◆ Goal: Copy every entry below, putting "gray tile" in place of "gray square" wherever it occurs and changing nothing else.

## Begin

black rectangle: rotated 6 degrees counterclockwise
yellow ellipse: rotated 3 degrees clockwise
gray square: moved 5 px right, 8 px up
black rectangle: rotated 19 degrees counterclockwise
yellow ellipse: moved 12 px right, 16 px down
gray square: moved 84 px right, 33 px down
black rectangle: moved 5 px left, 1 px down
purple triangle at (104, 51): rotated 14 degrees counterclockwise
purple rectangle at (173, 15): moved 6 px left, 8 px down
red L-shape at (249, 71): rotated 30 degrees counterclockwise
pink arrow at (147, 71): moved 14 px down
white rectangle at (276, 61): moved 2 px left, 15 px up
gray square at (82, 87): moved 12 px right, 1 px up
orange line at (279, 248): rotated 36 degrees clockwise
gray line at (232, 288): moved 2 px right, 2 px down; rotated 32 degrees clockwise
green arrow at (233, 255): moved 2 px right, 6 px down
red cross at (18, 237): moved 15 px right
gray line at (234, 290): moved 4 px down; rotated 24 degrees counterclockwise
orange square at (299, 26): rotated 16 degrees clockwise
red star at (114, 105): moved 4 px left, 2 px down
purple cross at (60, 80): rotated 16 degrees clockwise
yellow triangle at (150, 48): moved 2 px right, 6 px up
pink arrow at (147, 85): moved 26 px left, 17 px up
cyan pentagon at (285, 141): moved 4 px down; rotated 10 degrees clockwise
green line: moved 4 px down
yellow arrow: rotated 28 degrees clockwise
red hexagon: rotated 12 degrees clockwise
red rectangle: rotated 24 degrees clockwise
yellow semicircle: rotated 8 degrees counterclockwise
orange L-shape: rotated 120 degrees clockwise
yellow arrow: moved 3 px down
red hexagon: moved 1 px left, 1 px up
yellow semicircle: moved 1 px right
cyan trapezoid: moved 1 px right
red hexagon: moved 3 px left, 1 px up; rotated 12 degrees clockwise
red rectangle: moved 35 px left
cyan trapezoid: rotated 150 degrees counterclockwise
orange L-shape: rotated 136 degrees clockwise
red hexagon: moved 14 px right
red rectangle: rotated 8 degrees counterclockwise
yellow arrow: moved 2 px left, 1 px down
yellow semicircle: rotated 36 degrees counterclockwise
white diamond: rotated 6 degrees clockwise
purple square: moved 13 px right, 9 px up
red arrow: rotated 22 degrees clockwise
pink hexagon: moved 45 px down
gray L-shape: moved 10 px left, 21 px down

## End

◆ Solution for this problem:
black rectangle: rotated 6 degrees counterclockwise
yellow ellipse: rotated 3 degrees clockwise
gray tile: moved 5 px right, 8 px up
black rectangle: rotated 19 degrees counterclockwise
yellow ellipse: moved 12 px right, 16 px down
gray tile: moved 84 px right, 33 px down
black rectangle: moved 5 px left, 1 px down
purple triangle at (104, 51): rotated 14 degrees counterclockwise
purple rectangle at (173, 15): moved 6 px left, 8 px down
red L-shape at (249, 71): rotated 30 degrees counterclockwise
pink arrow at (147, 71): moved 14 px down
white rectangle at (276, 61): moved 2 px left, 15 px up
gray tile at (82, 87): moved 12 px right, 1 px up
orange line at (279, 248): rotated 36 degrees clockwise
gray line at (232, 288): moved 2 px right, 2 px down; rotated 32 degrees clockwise
green arrow at (233, 255): moved 2 px right, 6 px down
red cross at (18, 237): moved 15 px right
gray line at (234, 290): moved 4 px down; rotated 24 degrees counterclockwise
orange square at (299, 26): rotated 16 degrees clockwise
red star at (114, 105): moved 4 px left, 2 px down
purple cross at (60, 80): rotated 16 degrees clockwise
yellow triangle at (150, 48): moved 2 px right, 6 px up
pink arrow at (147, 85): moved 26 px left, 17 px up
cyan pentagon at (285, 141): moved 4 px down; rotated 10 degrees clockwise
green line: moved 4 px down
yellow arrow: rotated 28 degrees clockwise
red hexagon: rotated 12 degrees clockwise
red rectangle: rotated 24 degrees clockwise
yellow semicircle: rotated 8 degrees counterclockwise
orange L-shape: rotated 120 degrees clockwise
yellow arrow: moved 3 px down
red hexagon: moved 1 px left, 1 px up
yellow semicircle: moved 1 px right
cyan trapezoid: moved 1 px right
red hexagon: moved 3 px left, 1 px up; rotated 12 degrees clockwise
red rectangle: moved 35 px left
cyan trapezoid: rotated 150 degrees counterclockwise
orange L-shape: rotated 136 degrees clockwise
red hexagon: moved 14 px right
red rectangle: rotated 8 degrees counterclockwise
yellow arrow: moved 2 px left, 1 px down
yellow semicircle: rotated 36 degrees counterclockwise
white diamond: rotated 6 degrees clockwise
purple square: moved 13 px right, 9 px up
red arrow: rotated 22 degrees clockwise
pink hexagon: moved 45 px down
gray L-shape: moved 10 px left, 21 px down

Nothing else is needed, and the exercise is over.